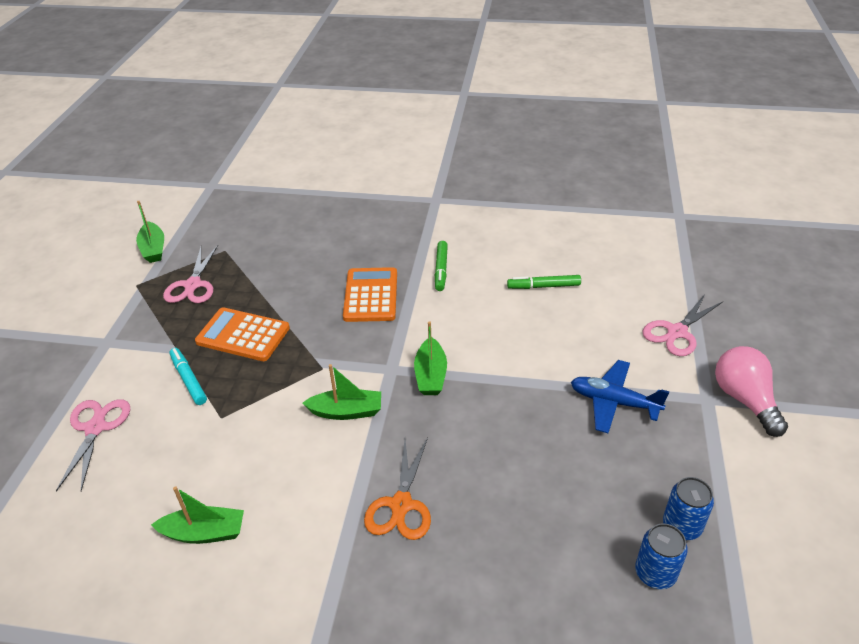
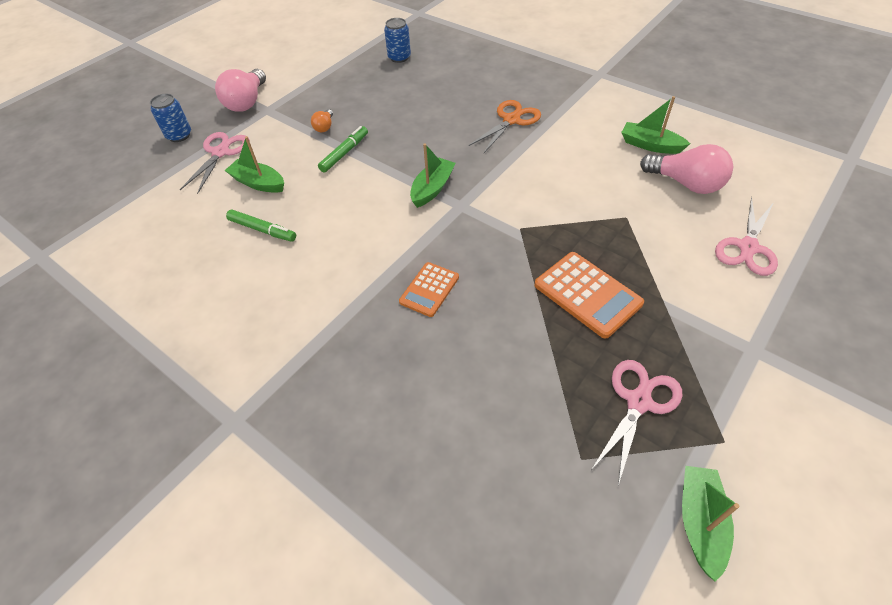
camera: 150 degrees left, 10 degrees up
turquoise marker [169,348,207,405] -> none
green boat [302,364,381,420] -> green boat moved to [224,136,284,193]
orange calculator [343,267,397,322] -> orange calculator [399,262,459,317], size x0.64
green marker [435,241,448,291] -> green marker moved to [318,126,368,173]
blue plane [571,360,669,433] -> orange light bulb [311,109,333,132]
pink scissors [642,294,723,356] -> pink scissors turned 60 degrees counterclockwise [180,132,250,194]
blue can [663,477,714,540] -> blue can moved to [150,94,191,142]
none -> pink light bulb [640,144,733,194]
........
• **Task requirements**
Repeat word for word each line from the one with "green boat [302,364,381,420]" to the end of the records above, inclusive.

• **Exercise solution**
green boat [302,364,381,420] -> green boat moved to [224,136,284,193]
orange calculator [343,267,397,322] -> orange calculator [399,262,459,317], size x0.64
green marker [435,241,448,291] -> green marker moved to [318,126,368,173]
blue plane [571,360,669,433] -> orange light bulb [311,109,333,132]
pink scissors [642,294,723,356] -> pink scissors turned 60 degrees counterclockwise [180,132,250,194]
blue can [663,477,714,540] -> blue can moved to [150,94,191,142]
none -> pink light bulb [640,144,733,194]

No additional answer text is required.